Work item =>
Please give back, word for word, only the lines starting at the one containing "R7: 1.6 (N4, N9) -> 20 (N4, N9)" and ending at the one containing "J2 pin 1: N_2 -> COM" within the material below.

Given records =>
########################################

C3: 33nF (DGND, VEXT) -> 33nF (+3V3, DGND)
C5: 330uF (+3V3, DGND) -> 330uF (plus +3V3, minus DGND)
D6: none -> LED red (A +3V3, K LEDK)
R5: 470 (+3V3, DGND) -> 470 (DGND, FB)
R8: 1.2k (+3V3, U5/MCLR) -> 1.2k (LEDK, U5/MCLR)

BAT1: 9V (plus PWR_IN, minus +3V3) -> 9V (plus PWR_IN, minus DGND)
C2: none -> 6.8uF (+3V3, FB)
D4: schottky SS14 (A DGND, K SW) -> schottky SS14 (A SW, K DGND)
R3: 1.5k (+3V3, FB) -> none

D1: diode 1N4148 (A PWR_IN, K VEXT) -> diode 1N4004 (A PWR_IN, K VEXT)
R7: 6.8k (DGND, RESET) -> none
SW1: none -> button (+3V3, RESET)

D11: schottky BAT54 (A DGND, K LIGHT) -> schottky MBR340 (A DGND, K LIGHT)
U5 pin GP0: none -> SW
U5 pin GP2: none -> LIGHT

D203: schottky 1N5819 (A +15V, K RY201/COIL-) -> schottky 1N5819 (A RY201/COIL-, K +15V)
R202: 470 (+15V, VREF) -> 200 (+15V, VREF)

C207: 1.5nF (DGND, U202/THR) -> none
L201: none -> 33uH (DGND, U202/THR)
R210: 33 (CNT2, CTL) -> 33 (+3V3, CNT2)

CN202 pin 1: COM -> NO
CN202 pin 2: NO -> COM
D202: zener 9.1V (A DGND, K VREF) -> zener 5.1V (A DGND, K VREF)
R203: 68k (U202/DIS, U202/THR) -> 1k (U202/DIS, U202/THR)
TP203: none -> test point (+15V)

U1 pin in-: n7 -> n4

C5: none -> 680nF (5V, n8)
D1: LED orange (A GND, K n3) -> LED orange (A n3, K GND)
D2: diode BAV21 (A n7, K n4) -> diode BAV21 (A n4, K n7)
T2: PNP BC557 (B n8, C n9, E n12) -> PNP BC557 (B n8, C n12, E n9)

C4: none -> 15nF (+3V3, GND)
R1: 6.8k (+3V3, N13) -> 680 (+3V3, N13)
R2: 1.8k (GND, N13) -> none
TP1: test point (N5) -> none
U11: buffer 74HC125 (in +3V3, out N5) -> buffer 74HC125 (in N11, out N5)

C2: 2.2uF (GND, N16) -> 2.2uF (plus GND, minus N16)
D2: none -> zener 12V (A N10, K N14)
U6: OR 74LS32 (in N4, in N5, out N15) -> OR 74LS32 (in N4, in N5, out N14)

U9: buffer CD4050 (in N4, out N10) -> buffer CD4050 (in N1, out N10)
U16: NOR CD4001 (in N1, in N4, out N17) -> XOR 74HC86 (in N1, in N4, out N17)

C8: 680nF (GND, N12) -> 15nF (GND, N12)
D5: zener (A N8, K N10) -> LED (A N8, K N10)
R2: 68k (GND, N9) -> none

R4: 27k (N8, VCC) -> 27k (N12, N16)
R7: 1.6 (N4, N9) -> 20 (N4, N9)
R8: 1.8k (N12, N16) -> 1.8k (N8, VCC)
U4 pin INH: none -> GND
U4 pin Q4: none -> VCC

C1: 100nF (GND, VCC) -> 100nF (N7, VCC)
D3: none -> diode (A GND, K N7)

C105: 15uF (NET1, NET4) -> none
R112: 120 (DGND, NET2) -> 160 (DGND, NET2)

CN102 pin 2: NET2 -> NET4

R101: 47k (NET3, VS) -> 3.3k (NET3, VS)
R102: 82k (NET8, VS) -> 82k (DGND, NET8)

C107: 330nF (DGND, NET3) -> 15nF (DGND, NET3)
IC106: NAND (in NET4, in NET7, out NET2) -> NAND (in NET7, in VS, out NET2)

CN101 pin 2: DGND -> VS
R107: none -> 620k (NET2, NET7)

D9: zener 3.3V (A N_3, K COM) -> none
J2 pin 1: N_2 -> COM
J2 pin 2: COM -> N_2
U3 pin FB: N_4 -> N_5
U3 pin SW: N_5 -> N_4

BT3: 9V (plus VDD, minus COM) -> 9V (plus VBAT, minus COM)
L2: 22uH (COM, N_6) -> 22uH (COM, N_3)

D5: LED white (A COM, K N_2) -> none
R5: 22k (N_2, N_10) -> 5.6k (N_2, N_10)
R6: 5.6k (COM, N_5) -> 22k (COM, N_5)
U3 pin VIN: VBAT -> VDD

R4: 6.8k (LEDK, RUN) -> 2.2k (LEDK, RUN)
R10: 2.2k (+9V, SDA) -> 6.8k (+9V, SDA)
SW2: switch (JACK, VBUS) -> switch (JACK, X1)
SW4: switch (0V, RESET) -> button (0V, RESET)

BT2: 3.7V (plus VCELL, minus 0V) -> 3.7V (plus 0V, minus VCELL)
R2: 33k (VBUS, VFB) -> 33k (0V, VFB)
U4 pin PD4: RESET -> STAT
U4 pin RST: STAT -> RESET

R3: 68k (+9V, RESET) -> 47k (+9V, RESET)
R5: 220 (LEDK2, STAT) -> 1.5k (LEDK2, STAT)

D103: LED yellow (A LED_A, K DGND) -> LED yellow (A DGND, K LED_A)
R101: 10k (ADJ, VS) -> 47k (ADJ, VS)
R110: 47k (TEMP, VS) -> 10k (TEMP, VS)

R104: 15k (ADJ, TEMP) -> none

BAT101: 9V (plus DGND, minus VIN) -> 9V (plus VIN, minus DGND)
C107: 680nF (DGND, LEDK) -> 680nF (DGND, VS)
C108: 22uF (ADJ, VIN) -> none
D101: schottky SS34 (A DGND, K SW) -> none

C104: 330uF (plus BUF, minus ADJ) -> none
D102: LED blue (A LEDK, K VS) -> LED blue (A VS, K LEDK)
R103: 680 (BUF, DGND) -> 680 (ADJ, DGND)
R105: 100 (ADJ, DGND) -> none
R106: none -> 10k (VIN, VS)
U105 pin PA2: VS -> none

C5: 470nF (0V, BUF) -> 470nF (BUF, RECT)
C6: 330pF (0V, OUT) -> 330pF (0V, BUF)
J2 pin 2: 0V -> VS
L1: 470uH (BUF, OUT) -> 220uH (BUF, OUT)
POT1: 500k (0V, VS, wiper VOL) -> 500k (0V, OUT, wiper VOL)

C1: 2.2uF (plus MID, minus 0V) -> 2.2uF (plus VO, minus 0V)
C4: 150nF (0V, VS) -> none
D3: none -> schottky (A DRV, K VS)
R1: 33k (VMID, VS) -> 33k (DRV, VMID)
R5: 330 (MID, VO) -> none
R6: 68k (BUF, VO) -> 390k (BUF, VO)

########################################

Exercise answer =>
R7: 1.6 (N4, N9) -> 20 (N4, N9)
R8: 1.8k (N12, N16) -> 1.8k (N8, VCC)
U4 pin INH: none -> GND
U4 pin Q4: none -> VCC

C1: 100nF (GND, VCC) -> 100nF (N7, VCC)
D3: none -> diode (A GND, K N7)

C105: 15uF (NET1, NET4) -> none
R112: 120 (DGND, NET2) -> 160 (DGND, NET2)

CN102 pin 2: NET2 -> NET4

R101: 47k (NET3, VS) -> 3.3k (NET3, VS)
R102: 82k (NET8, VS) -> 82k (DGND, NET8)

C107: 330nF (DGND, NET3) -> 15nF (DGND, NET3)
IC106: NAND (in NET4, in NET7, out NET2) -> NAND (in NET7, in VS, out NET2)

CN101 pin 2: DGND -> VS
R107: none -> 620k (NET2, NET7)

D9: zener 3.3V (A N_3, K COM) -> none
J2 pin 1: N_2 -> COM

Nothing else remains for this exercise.